Exercise prompt
The result should be an exact copy of only the lines from the one holding "GREY MUSHROOM [824" through the last line of the data below, please, without pictures.

Data for analysis

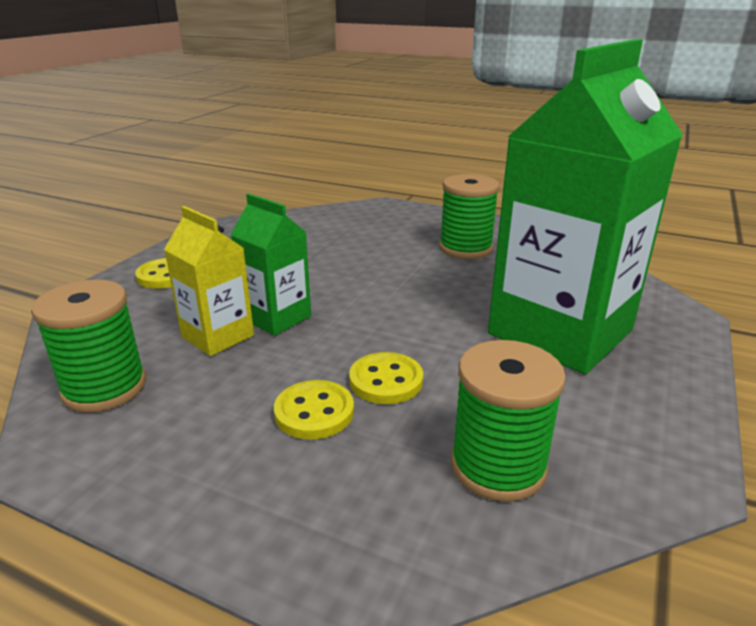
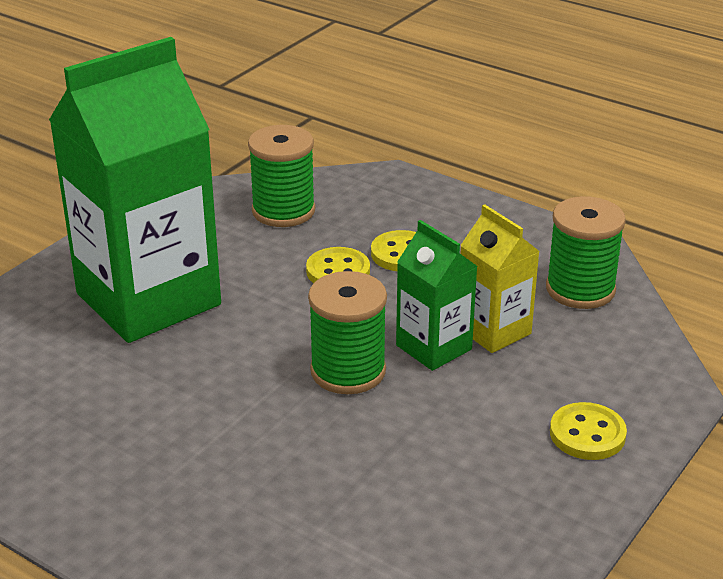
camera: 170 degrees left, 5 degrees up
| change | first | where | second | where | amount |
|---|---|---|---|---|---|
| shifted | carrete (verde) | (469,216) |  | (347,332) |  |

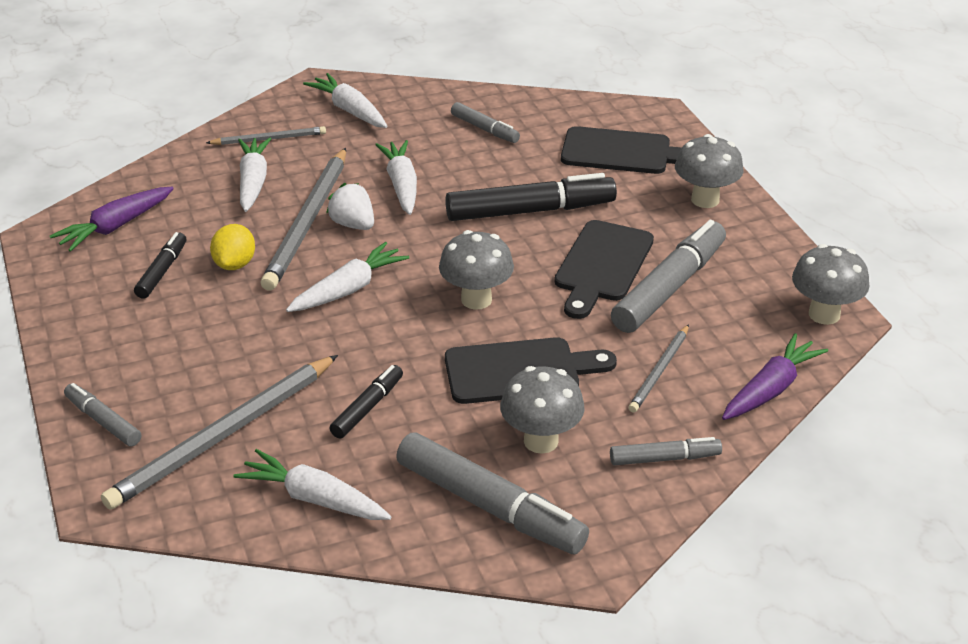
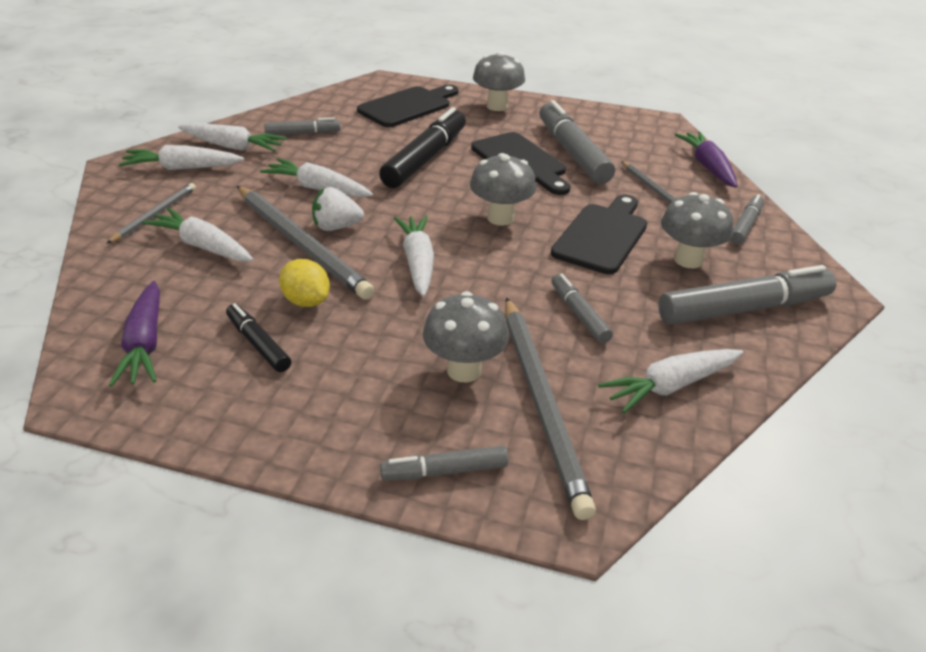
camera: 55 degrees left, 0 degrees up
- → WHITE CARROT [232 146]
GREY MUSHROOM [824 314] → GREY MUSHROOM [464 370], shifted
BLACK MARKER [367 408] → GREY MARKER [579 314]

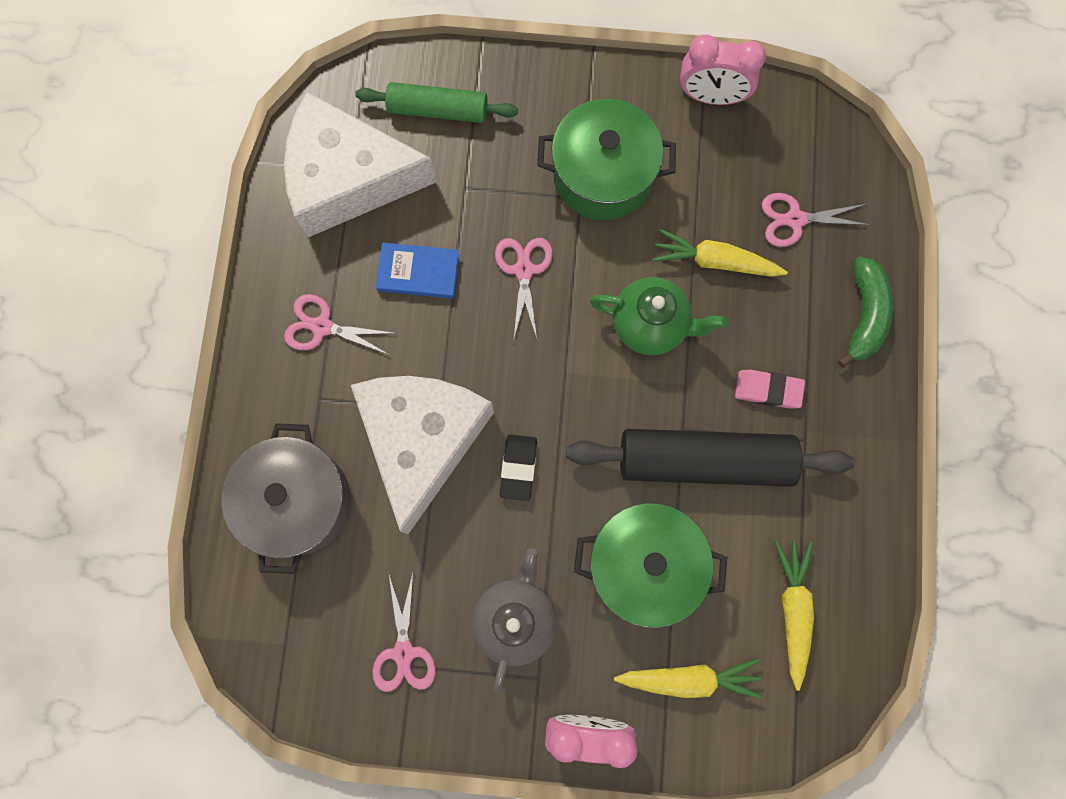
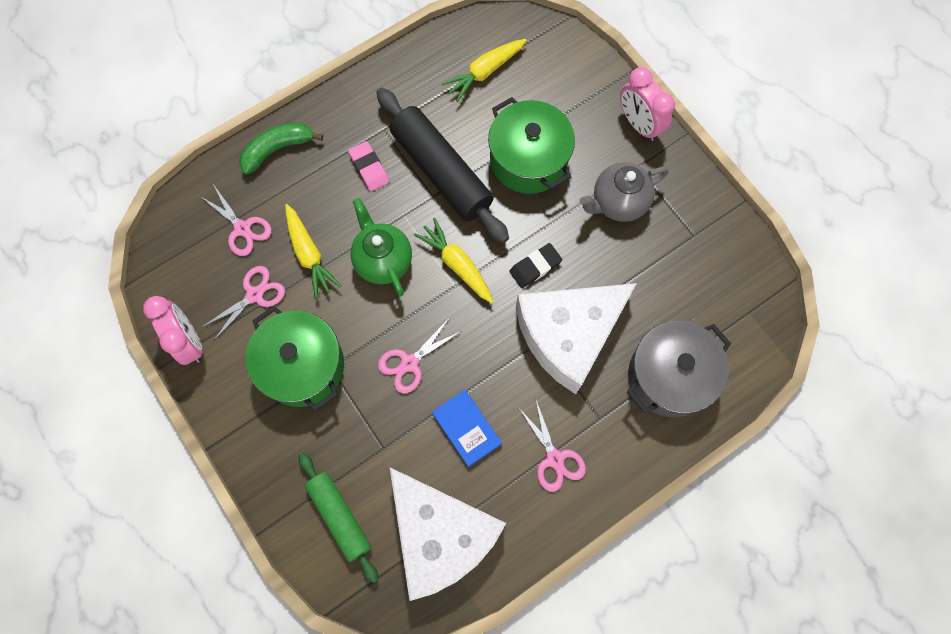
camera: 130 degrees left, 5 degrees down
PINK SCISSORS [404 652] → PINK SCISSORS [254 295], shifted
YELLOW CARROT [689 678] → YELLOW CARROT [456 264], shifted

Expected answer
GREY MUSHROOM [824 314] → GREY MUSHROOM [464 370], shifted
BLACK MARKER [367 408] → GREY MARKER [579 314]

camera: 130 degrees left, 5 degrees down
PINK SCISSORS [404 652] → PINK SCISSORS [254 295], shifted
YELLOW CARROT [689 678] → YELLOW CARROT [456 264], shifted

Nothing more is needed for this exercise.